* [TASK STATEMENT]: Only the lines below starting at the one that contains "none -> purple 1x2 brick [432,153,497,283]" and ending at the one that contains "none -> orange 1x1 round brick [177,414,237,499]" are to be reproduced, exactly and with both ends kept.

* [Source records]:
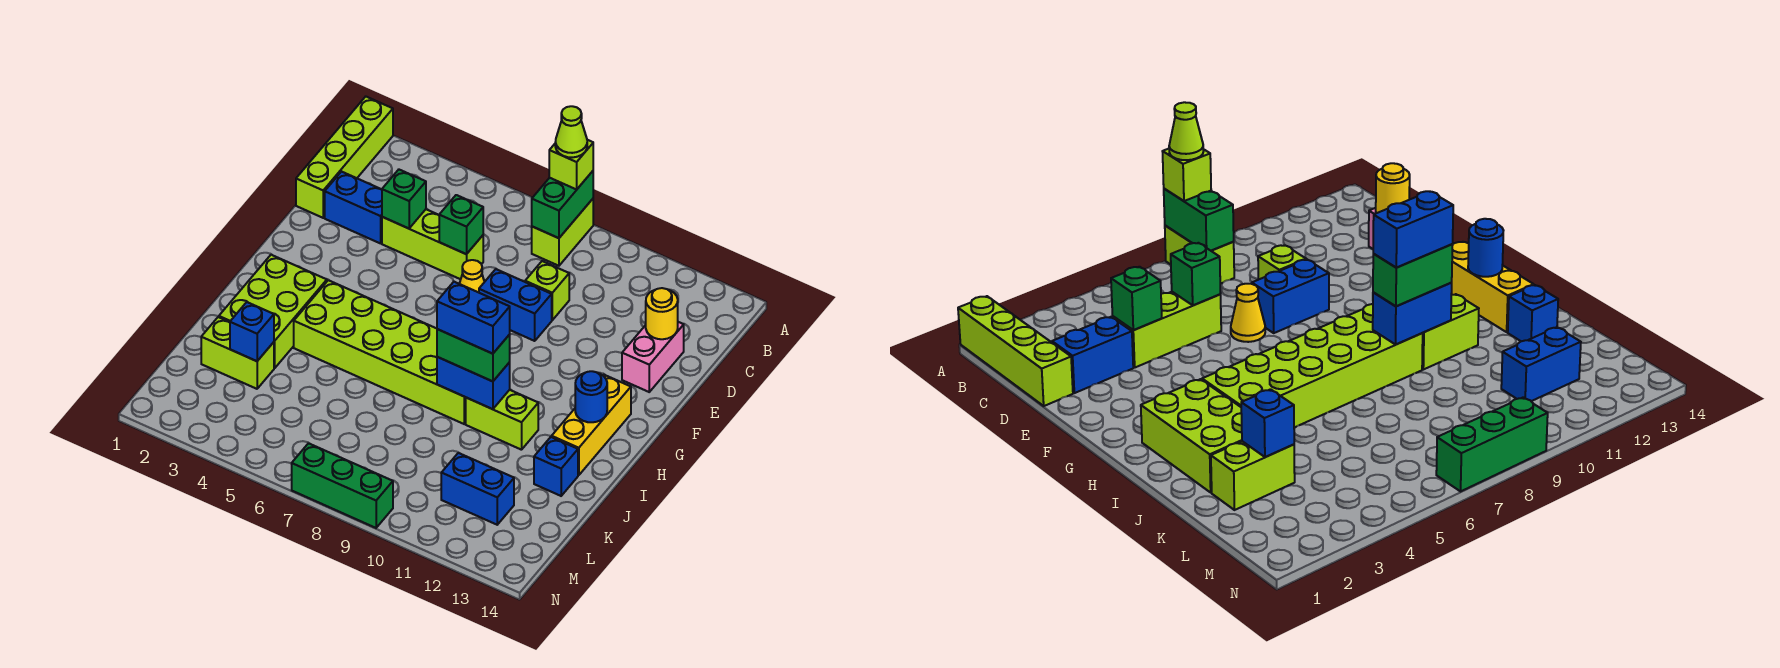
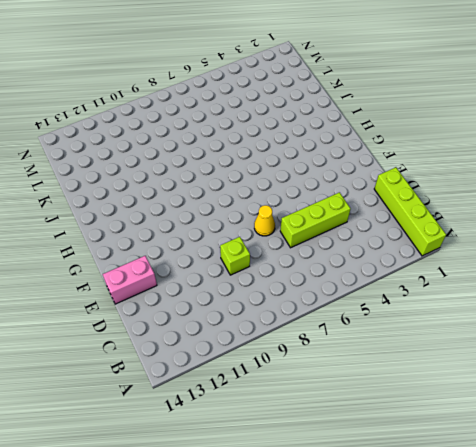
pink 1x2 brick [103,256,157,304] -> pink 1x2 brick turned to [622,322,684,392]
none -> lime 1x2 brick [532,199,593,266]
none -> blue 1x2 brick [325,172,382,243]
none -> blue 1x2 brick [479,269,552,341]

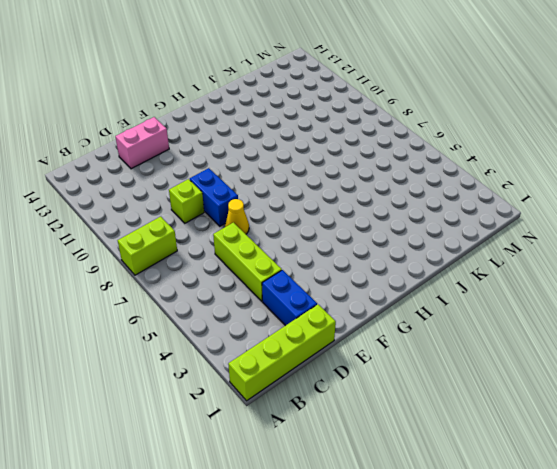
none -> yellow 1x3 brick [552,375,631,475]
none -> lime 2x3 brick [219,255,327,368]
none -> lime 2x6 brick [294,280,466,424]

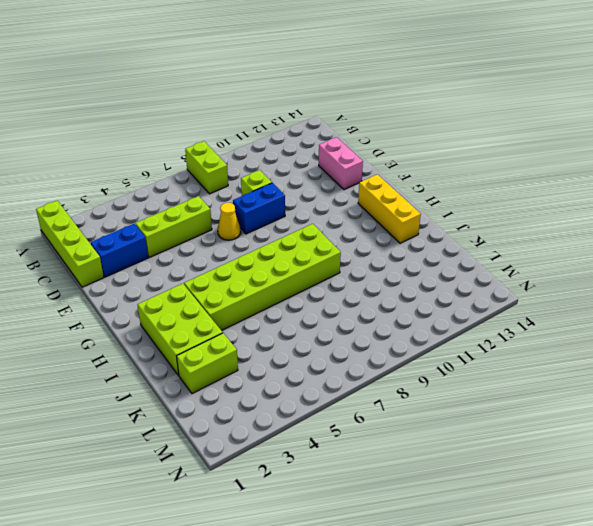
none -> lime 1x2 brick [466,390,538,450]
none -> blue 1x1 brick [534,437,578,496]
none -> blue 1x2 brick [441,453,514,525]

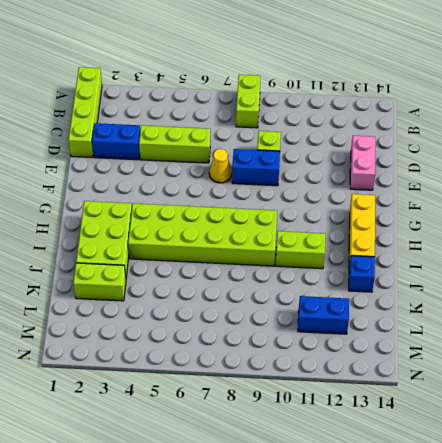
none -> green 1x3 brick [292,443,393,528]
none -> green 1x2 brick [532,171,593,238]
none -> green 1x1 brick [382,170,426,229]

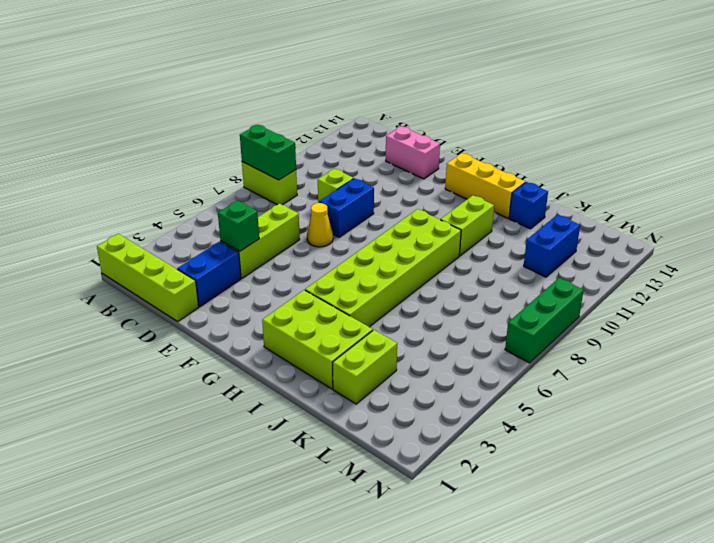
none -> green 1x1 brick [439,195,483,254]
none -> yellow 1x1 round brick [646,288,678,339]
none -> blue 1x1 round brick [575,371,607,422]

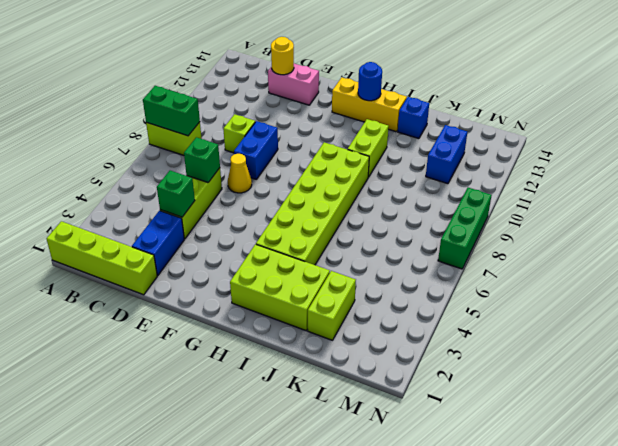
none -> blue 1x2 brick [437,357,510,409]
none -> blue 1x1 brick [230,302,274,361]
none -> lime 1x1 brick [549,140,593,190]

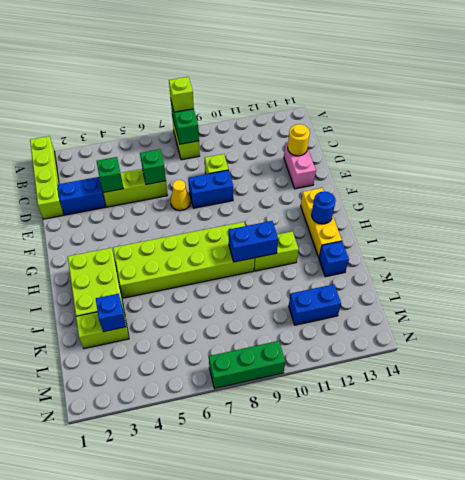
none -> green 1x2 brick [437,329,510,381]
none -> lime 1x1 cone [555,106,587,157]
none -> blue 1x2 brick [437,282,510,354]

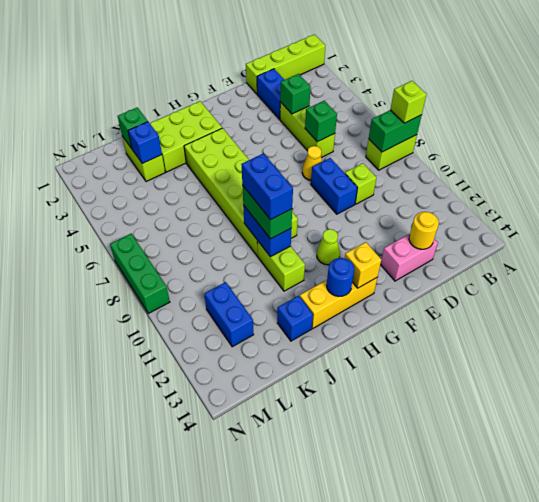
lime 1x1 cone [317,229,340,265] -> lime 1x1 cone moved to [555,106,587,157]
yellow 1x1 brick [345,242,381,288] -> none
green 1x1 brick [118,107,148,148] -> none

==

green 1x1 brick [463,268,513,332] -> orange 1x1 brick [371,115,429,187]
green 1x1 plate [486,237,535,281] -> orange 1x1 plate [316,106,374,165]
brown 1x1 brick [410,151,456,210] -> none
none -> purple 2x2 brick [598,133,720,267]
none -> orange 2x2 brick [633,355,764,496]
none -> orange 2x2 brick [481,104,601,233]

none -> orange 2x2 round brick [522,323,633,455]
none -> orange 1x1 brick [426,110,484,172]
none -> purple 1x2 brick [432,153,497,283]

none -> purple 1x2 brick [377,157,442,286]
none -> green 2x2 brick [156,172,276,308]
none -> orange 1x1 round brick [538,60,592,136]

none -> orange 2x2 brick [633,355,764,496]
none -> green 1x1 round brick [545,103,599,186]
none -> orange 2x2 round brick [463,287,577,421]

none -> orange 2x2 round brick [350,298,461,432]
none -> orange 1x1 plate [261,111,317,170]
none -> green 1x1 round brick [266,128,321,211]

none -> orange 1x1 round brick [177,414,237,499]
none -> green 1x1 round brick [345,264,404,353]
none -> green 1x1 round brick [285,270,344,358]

* [YOUR RESPONSE]:
none -> purple 1x2 brick [432,153,497,283]

none -> purple 1x2 brick [377,157,442,286]
none -> green 2x2 brick [156,172,276,308]
none -> orange 1x1 round brick [538,60,592,136]

none -> orange 2x2 brick [633,355,764,496]
none -> green 1x1 round brick [545,103,599,186]
none -> orange 2x2 round brick [463,287,577,421]

none -> orange 2x2 round brick [350,298,461,432]
none -> orange 1x1 plate [261,111,317,170]
none -> green 1x1 round brick [266,128,321,211]

none -> orange 1x1 round brick [177,414,237,499]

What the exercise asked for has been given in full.